Edit difference data

==*==

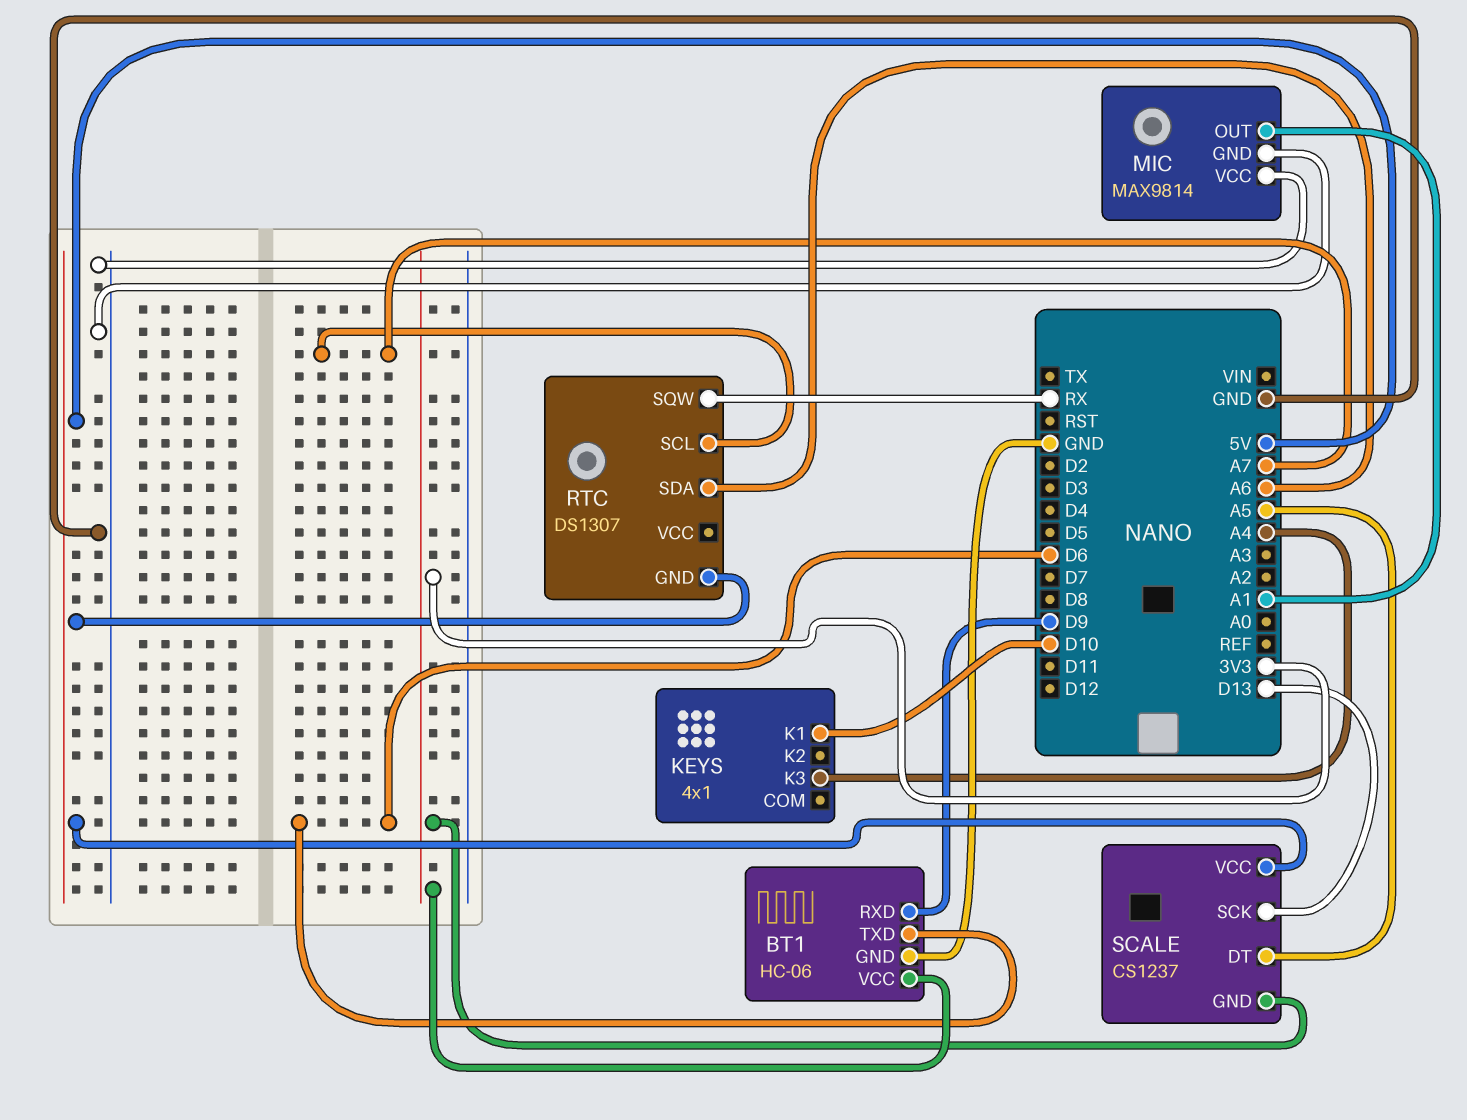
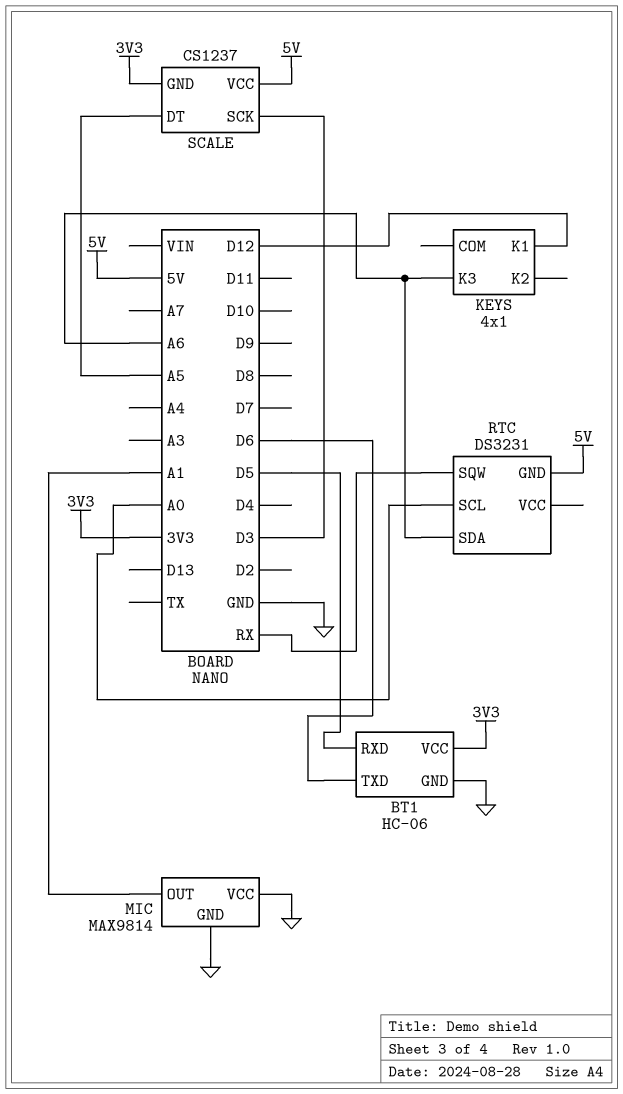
BT1 pin RXD: D9 -> D5
KEYS pin K1: D10 -> D12
KEYS pin K3: A4 -> A6
RTC: DS1307 -> DS3231
RTC pin SCL: A7 -> A0
SCALE pin SCK: D13 -> D3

==*==

◆ **EXERCISE PROMPT**
Please provide an exact transcription of each line from the one holding "KEYS pin K3: A4 -> A6" through the final line of the data above.

◆ **WORKED SOLUTION**
KEYS pin K3: A4 -> A6
RTC: DS1307 -> DS3231
RTC pin SCL: A7 -> A0
SCALE pin SCK: D13 -> D3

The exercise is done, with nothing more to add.